### DATASET EXCERPT
_ _ _ _

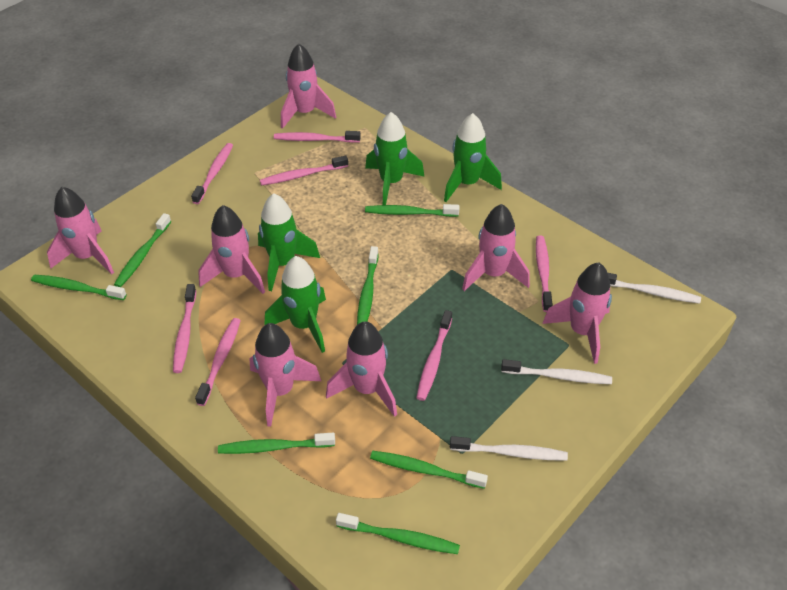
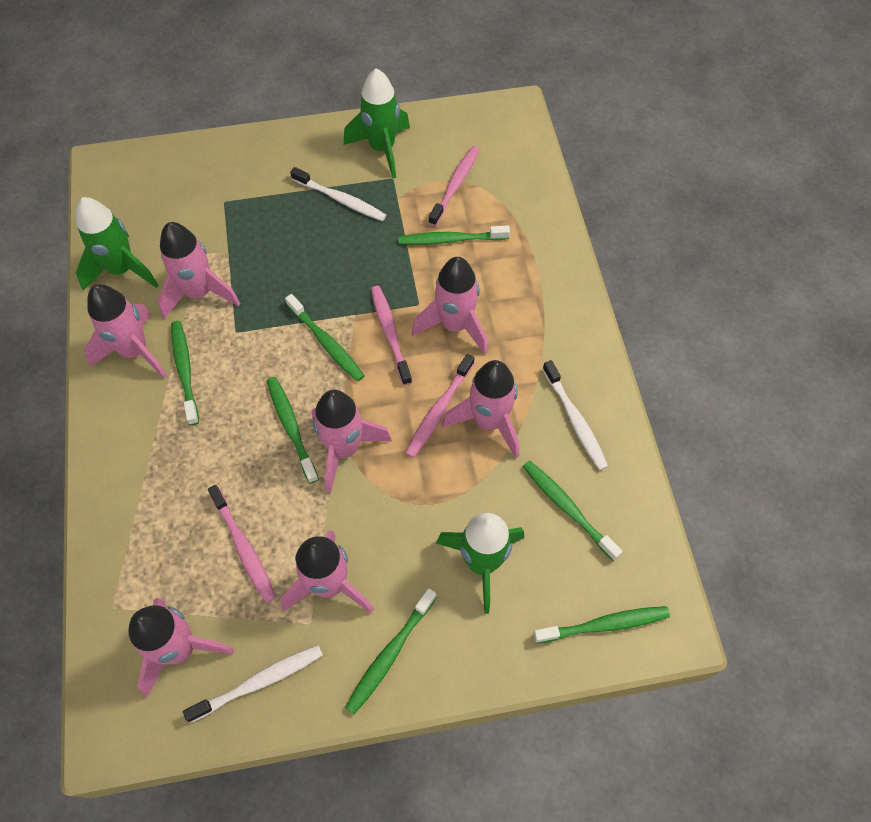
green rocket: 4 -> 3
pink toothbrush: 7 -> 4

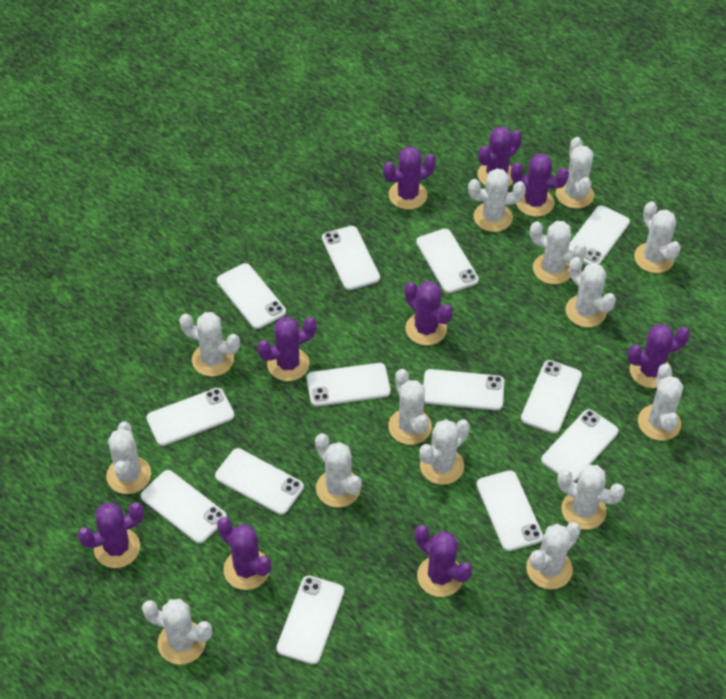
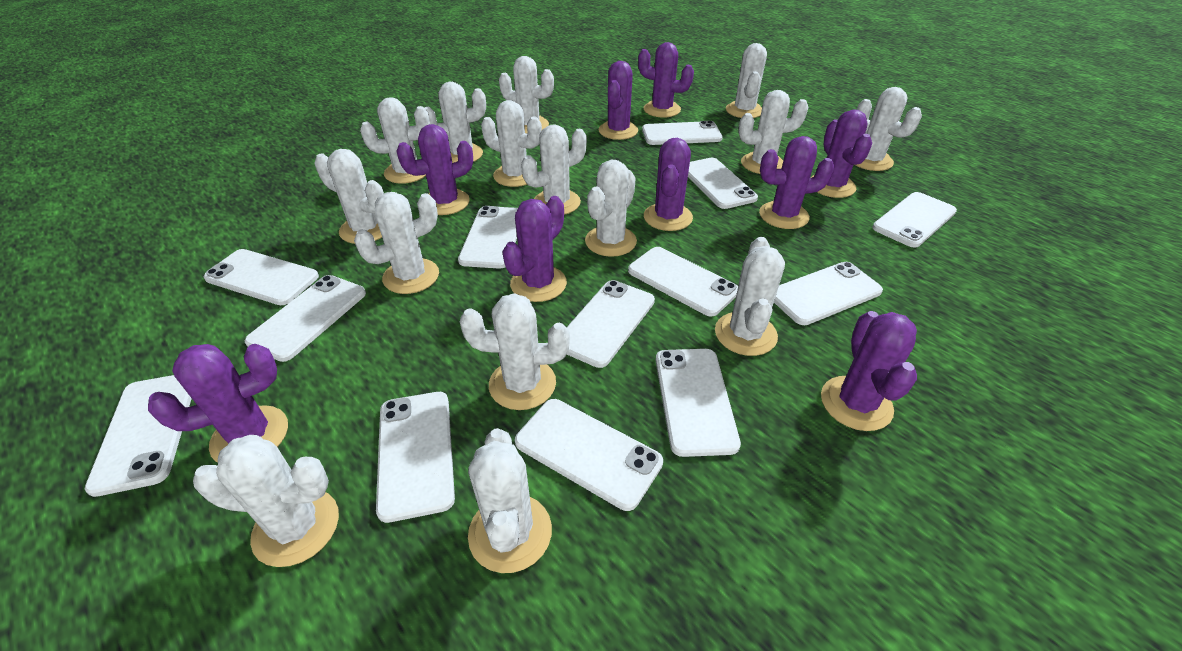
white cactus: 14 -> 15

_ _ _ _

### EXERCISE PROMPT
Output all of the data above exactly; no pictures should appear.

### EXERCISE RESPONSE
green rocket: 4 -> 3
pink toothbrush: 7 -> 4

white cactus: 14 -> 15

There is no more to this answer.